Using the data beneath, show every line that includes the word "black".

Collected data
--
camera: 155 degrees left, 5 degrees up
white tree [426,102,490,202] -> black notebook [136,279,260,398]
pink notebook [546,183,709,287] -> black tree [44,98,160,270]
--
Exercise output
white tree [426,102,490,202] -> black notebook [136,279,260,398]
pink notebook [546,183,709,287] -> black tree [44,98,160,270]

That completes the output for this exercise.